EXERCISE BRIEF: Reproduce every line of all the items below word for word, leaving the pictures out of your answer.

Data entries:

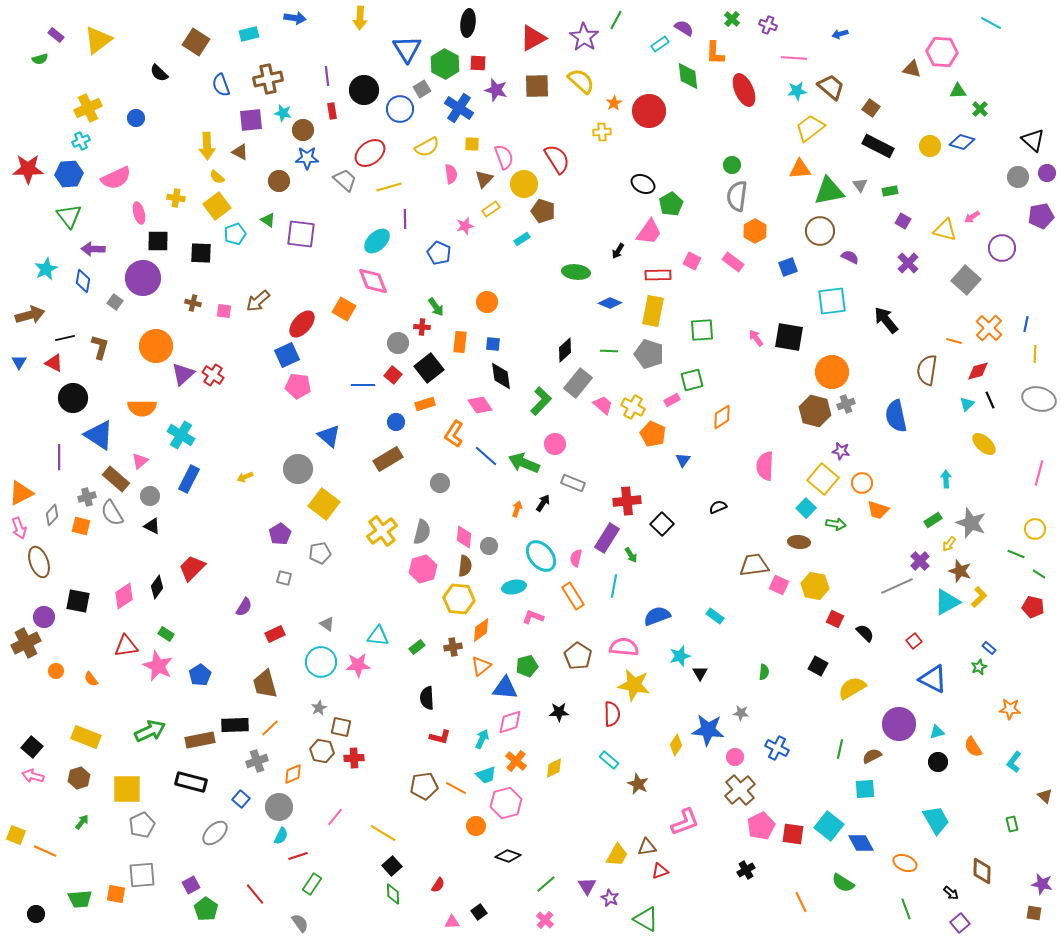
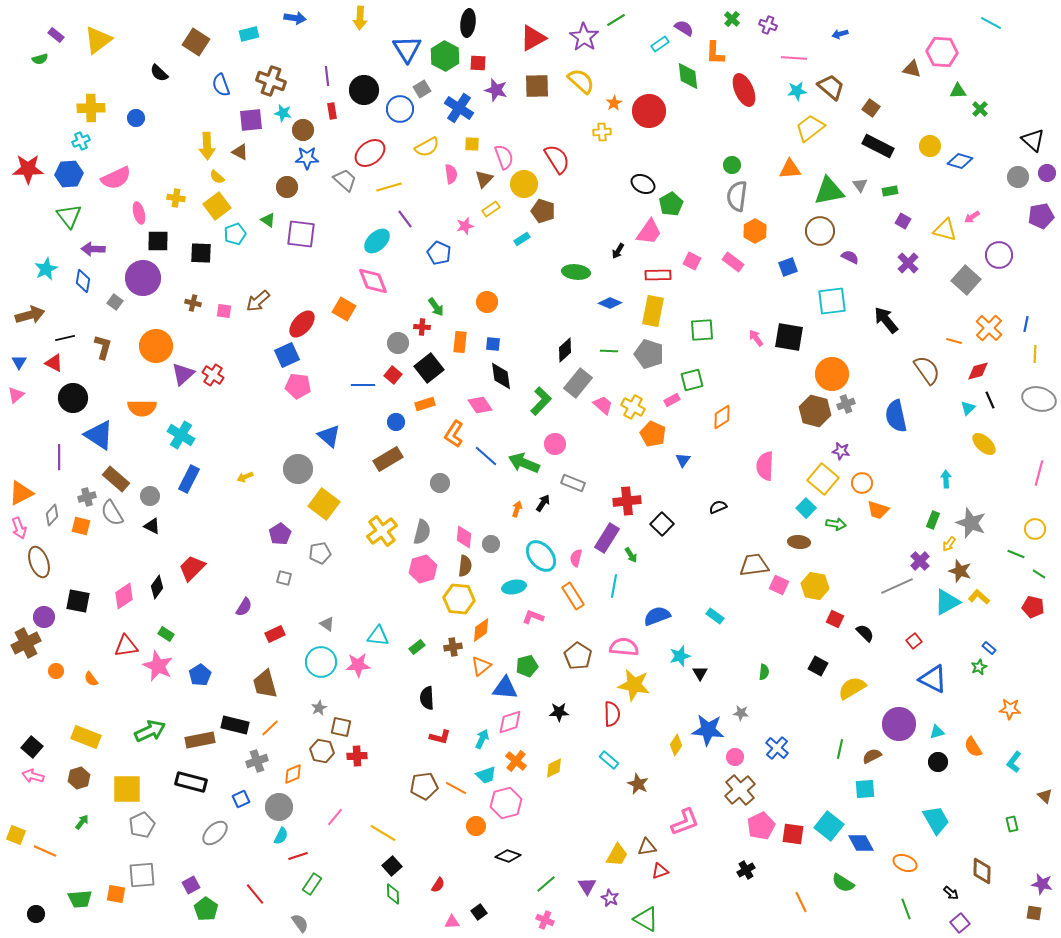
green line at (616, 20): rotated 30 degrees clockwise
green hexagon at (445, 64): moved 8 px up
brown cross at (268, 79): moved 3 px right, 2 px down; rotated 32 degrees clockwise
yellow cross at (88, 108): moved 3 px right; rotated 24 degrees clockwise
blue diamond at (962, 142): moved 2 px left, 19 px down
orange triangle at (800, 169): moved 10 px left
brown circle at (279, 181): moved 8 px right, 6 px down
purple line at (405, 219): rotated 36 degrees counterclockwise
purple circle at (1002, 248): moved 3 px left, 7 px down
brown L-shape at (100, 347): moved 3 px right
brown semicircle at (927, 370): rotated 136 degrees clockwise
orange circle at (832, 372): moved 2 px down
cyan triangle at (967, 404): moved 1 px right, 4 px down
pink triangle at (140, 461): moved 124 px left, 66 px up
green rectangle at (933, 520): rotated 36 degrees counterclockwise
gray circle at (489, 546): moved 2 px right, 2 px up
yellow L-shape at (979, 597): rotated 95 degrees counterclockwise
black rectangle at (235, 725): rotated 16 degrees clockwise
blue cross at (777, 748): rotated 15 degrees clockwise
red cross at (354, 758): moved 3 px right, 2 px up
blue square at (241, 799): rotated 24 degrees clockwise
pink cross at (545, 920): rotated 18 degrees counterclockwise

CORRECT RESPONSE:
green line at (616, 20): rotated 30 degrees clockwise
green hexagon at (445, 64): moved 8 px up
brown cross at (268, 79): moved 3 px right, 2 px down; rotated 32 degrees clockwise
yellow cross at (88, 108): moved 3 px right; rotated 24 degrees clockwise
blue diamond at (962, 142): moved 2 px left, 19 px down
orange triangle at (800, 169): moved 10 px left
brown circle at (279, 181): moved 8 px right, 6 px down
purple line at (405, 219): rotated 36 degrees counterclockwise
purple circle at (1002, 248): moved 3 px left, 7 px down
brown L-shape at (100, 347): moved 3 px right
brown semicircle at (927, 370): rotated 136 degrees clockwise
orange circle at (832, 372): moved 2 px down
cyan triangle at (967, 404): moved 1 px right, 4 px down
pink triangle at (140, 461): moved 124 px left, 66 px up
green rectangle at (933, 520): rotated 36 degrees counterclockwise
gray circle at (489, 546): moved 2 px right, 2 px up
yellow L-shape at (979, 597): rotated 95 degrees counterclockwise
black rectangle at (235, 725): rotated 16 degrees clockwise
blue cross at (777, 748): rotated 15 degrees clockwise
red cross at (354, 758): moved 3 px right, 2 px up
blue square at (241, 799): rotated 24 degrees clockwise
pink cross at (545, 920): rotated 18 degrees counterclockwise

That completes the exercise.